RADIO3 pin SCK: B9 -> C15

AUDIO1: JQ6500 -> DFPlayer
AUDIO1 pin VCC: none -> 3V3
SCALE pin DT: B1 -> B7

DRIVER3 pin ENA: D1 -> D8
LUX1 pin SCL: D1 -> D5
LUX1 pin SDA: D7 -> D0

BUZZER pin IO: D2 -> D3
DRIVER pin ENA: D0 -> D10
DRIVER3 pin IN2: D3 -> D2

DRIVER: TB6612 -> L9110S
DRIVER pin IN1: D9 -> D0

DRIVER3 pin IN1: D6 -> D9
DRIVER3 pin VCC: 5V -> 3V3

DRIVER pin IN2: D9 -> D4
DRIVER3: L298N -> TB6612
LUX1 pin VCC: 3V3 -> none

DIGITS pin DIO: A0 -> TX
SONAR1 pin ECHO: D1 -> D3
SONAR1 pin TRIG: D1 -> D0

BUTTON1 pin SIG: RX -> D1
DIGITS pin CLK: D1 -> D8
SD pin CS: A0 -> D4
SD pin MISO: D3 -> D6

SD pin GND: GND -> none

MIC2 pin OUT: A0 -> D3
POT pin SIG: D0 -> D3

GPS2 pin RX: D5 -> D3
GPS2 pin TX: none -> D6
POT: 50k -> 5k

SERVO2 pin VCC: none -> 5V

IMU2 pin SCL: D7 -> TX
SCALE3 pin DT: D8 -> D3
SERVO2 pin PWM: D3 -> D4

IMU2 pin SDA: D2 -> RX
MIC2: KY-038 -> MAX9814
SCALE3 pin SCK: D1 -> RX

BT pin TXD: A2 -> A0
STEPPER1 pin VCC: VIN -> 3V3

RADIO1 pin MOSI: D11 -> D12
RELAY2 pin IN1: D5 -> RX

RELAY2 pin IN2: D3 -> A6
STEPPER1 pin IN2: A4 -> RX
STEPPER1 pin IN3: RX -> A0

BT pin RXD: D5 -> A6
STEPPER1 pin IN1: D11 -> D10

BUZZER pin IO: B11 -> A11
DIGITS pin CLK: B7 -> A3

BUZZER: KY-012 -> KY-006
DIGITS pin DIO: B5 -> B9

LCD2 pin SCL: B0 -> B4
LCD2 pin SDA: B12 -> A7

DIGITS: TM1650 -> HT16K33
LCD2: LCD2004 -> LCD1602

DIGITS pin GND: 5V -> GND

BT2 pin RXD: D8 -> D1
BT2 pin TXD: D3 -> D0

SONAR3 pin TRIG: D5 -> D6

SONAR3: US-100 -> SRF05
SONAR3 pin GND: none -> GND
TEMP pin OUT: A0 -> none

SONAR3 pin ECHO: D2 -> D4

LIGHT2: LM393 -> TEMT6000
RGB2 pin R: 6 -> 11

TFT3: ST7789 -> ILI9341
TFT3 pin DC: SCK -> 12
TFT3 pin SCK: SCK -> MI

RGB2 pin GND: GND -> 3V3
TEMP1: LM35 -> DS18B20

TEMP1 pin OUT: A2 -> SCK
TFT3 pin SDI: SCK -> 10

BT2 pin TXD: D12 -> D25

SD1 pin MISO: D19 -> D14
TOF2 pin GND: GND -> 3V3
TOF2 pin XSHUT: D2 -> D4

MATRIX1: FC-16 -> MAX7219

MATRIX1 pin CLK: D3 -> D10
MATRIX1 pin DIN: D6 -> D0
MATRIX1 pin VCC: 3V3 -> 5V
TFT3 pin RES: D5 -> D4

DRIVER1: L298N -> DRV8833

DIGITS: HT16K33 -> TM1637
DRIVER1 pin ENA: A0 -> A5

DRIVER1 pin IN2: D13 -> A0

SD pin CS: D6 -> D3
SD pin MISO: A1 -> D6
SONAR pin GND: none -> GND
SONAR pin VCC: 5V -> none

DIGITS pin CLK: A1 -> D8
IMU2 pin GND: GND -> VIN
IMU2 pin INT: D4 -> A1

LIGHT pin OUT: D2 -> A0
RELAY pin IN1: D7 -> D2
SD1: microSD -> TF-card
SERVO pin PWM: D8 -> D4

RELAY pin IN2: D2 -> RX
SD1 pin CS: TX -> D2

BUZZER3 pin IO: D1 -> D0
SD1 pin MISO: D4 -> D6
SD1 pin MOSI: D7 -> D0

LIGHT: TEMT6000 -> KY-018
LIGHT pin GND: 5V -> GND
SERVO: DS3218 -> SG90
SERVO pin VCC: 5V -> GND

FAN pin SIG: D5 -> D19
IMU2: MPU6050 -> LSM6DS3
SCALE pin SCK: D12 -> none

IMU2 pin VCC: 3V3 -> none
+ + + +
EXERCISE REQUIREMENTS ▸ Count every line that holds the word "MOSI" in the entries, and state the result alone.

OUTPUT BELOW ▸ 2